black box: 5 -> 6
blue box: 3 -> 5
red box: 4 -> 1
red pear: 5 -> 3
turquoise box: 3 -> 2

...

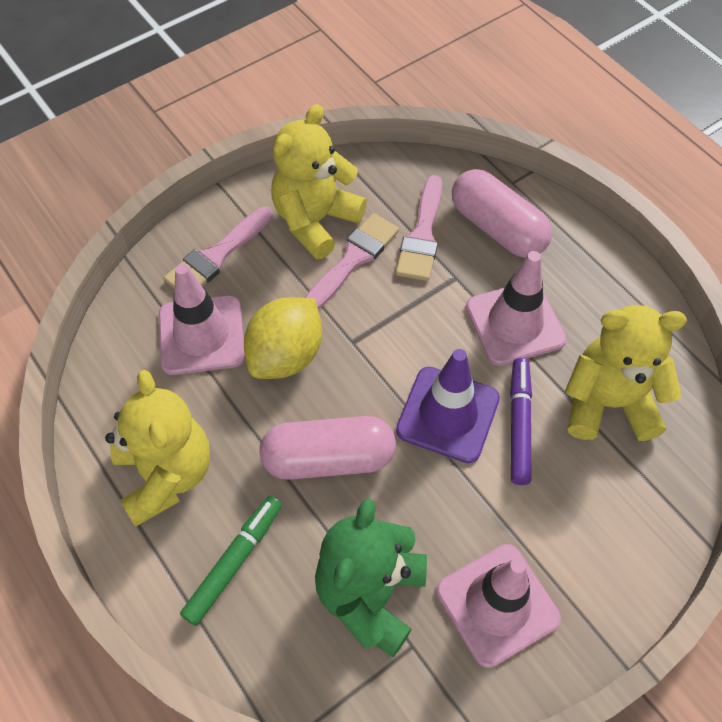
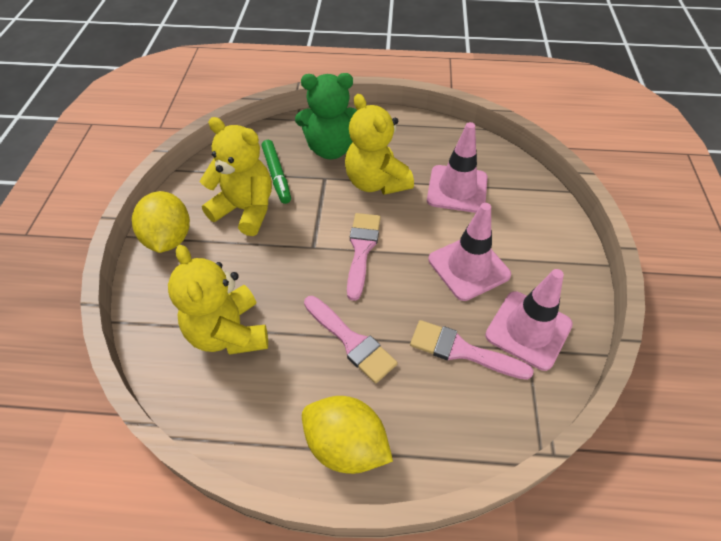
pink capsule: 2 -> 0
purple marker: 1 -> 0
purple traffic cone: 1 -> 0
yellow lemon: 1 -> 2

Action item ▸ From the material above, copy exactly the lines between the line holding "purple marker: 1 -> 0" and the line holding "yellow lemon: 1 -> 2", inclusive, and only those.

Result below ▸
purple marker: 1 -> 0
purple traffic cone: 1 -> 0
yellow lemon: 1 -> 2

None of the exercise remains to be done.